- Exercise aim -
Keep only those lines of the records that include the string "pink".
####
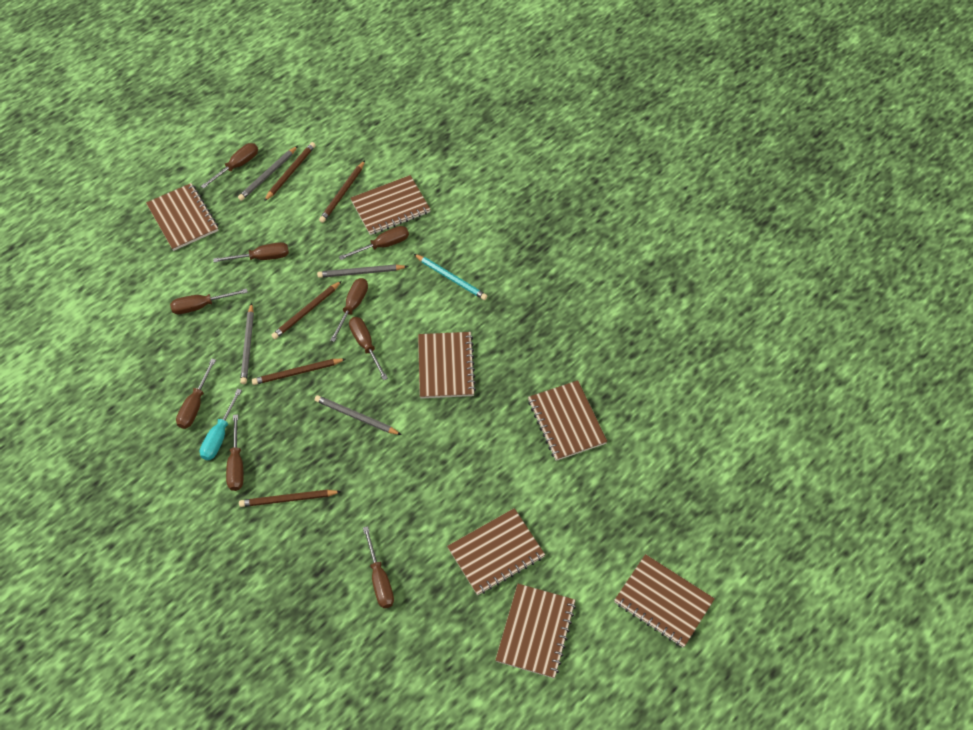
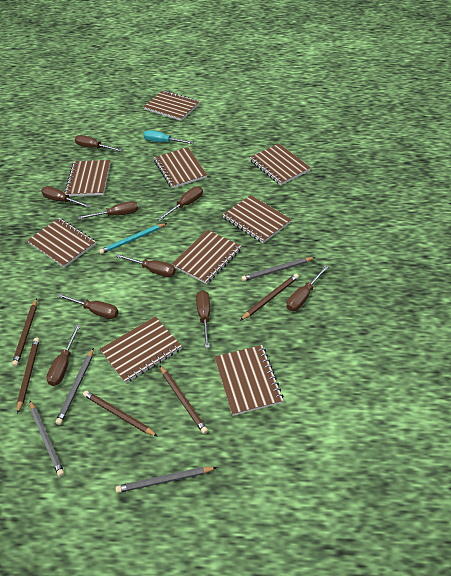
brown notebook: 7 -> 9

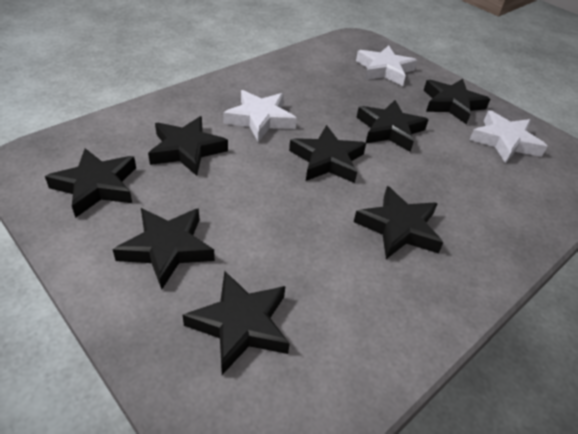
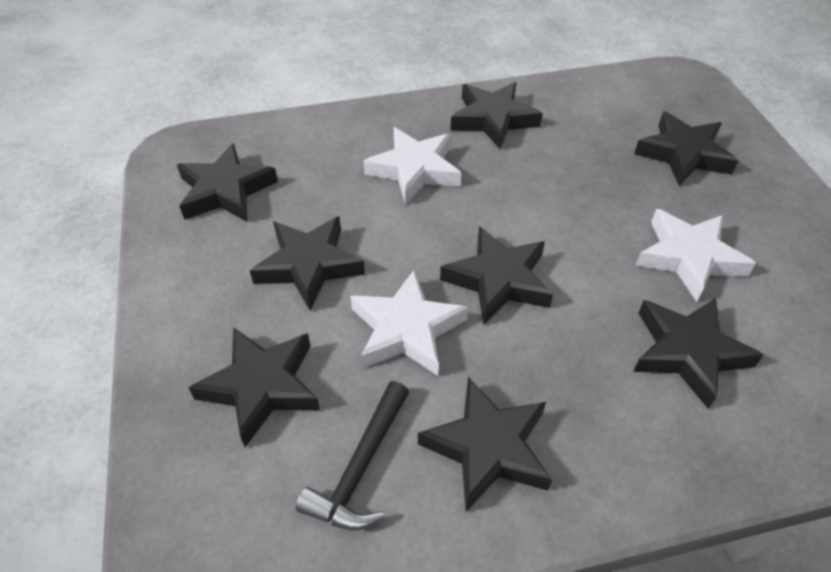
black hammer: 0 -> 1

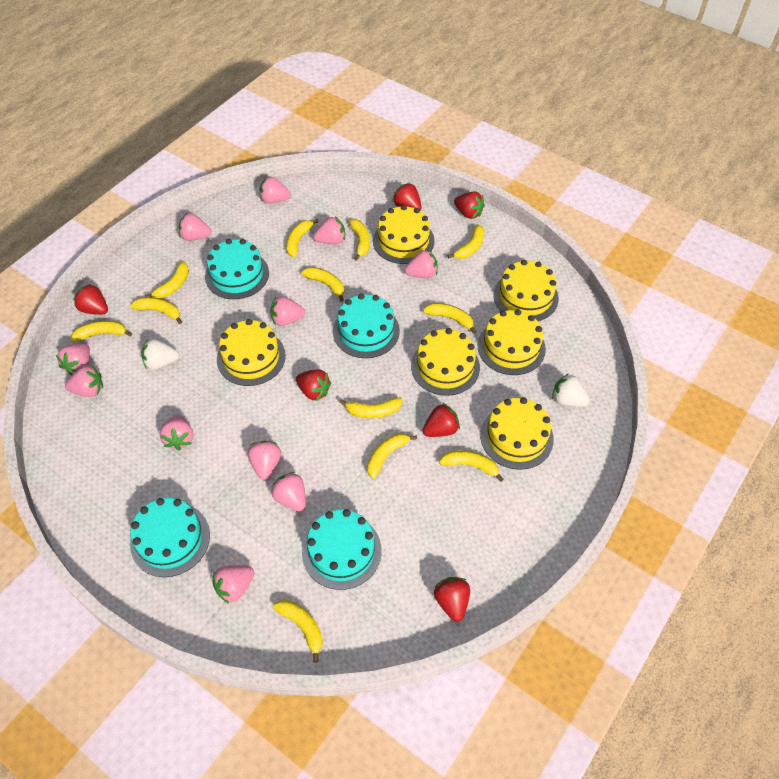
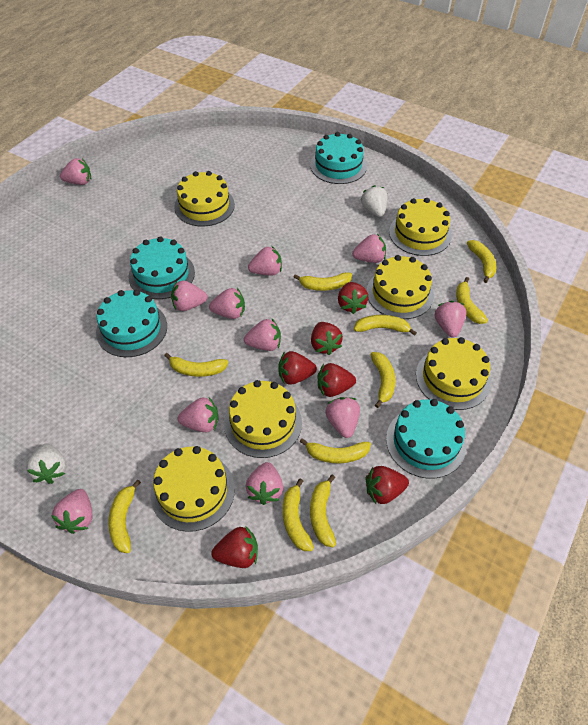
yellow banana: 12 -> 10

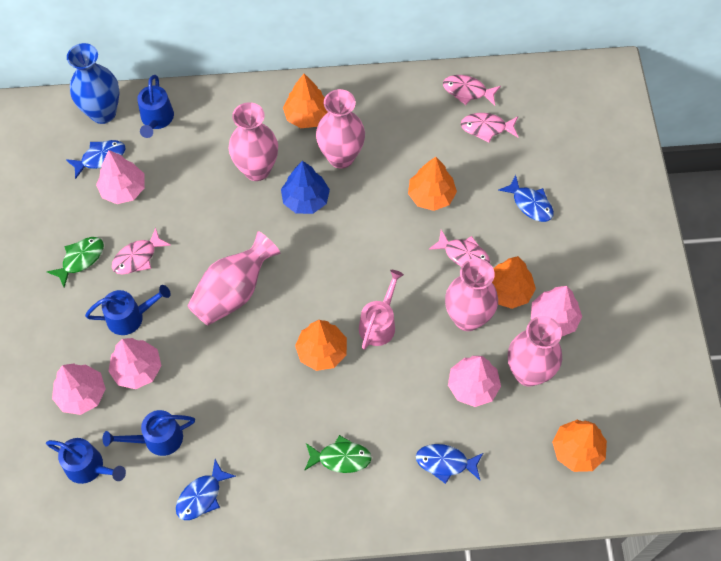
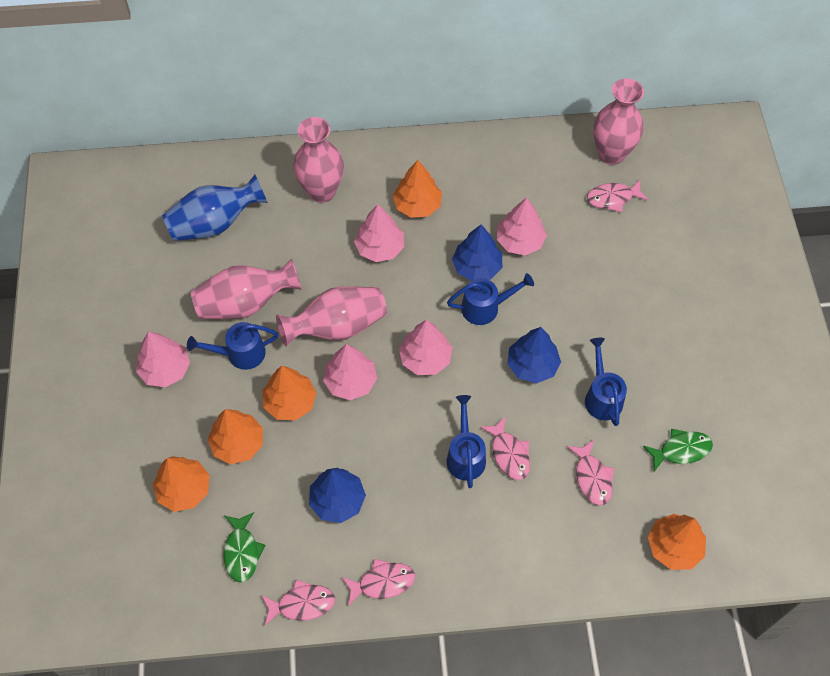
blue fish: 4 -> 0
blue tree: 1 -> 3
pink fish: 4 -> 5
pink vase: 5 -> 4
pink watering can: 1 -> 0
####
- Answer area -
pink fish: 4 -> 5
pink vase: 5 -> 4
pink watering can: 1 -> 0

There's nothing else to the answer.